Keeping each word and mark in place, write out the full listing once more.

(PROVIDED INFORMATION):
--------------------------------
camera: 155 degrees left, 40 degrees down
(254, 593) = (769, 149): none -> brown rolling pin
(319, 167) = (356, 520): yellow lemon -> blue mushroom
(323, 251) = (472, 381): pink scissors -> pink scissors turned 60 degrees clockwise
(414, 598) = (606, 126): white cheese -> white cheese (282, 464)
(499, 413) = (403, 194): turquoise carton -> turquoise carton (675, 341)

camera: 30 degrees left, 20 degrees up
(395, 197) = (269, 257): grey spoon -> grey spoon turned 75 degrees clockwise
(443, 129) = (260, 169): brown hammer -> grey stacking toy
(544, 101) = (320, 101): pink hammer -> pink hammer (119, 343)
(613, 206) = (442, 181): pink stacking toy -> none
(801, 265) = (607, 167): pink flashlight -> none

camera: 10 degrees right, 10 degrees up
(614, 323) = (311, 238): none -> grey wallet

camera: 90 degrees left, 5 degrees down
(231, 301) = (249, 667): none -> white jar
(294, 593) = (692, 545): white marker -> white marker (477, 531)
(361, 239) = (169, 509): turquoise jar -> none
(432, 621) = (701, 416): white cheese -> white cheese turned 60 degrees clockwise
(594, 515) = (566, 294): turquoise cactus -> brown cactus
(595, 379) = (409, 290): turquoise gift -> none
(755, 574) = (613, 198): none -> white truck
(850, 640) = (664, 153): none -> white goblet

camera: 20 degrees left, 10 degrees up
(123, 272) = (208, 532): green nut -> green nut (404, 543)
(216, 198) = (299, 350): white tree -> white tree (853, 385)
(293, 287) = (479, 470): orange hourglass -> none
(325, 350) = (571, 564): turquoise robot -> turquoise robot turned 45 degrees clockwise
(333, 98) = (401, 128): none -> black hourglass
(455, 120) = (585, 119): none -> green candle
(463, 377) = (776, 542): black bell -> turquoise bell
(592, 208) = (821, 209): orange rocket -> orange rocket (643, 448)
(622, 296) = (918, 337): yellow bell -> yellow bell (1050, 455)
--------------------------------
(ANSWER TO THIS PROBLEM):
camera: 155 degrees left, 40 degrees down
(254, 593) = (769, 149): none -> brown rolling pin
(319, 167) = (356, 520): yellow lemon -> blue mushroom
(323, 251) = (472, 381): pink scissors -> pink scissors turned 60 degrees clockwise
(414, 598) = (606, 126): white cheese -> white cheese (282, 464)
(499, 413) = (403, 194): turquoise carton -> turquoise carton (675, 341)

camera: 30 degrees left, 20 degrees up
(395, 197) = (269, 257): grey spoon -> grey spoon turned 75 degrees clockwise
(443, 129) = (260, 169): brown hammer -> grey stacking toy
(544, 101) = (320, 101): pink hammer -> pink hammer (119, 343)
(613, 206) = (442, 181): pink stacking toy -> none
(801, 265) = (607, 167): pink flashlight -> none

camera: 10 degrees right, 10 degrees up
(614, 323) = (311, 238): none -> grey wallet

camera: 90 degrees left, 5 degrees down
(231, 301) = (249, 667): none -> white jar
(294, 593) = (692, 545): white marker -> white marker (477, 531)
(361, 239) = (169, 509): turquoise jar -> none
(432, 621) = (701, 416): white cheese -> white cheese turned 60 degrees clockwise
(594, 515) = (566, 294): turquoise cactus -> brown cactus
(595, 379) = (409, 290): turquoise gift -> none
(755, 574) = (613, 198): none -> white truck
(850, 640) = (664, 153): none -> white goblet

camera: 20 degrees left, 10 degrees up
(123, 272) = (208, 532): green nut -> green nut (404, 543)
(216, 198) = (299, 350): white tree -> white tree (853, 385)
(293, 287) = (479, 470): orange hourglass -> none
(325, 350) = (571, 564): turquoise robot -> turquoise robot turned 45 degrees clockwise
(333, 98) = (401, 128): none -> black hourglass
(455, 120) = (585, 119): none -> green candle
(463, 377) = (776, 542): black bell -> turquoise bell
(592, 208) = (821, 209): orange rocket -> orange rocket (643, 448)
(622, 296) = (918, 337): yellow bell -> yellow bell (1050, 455)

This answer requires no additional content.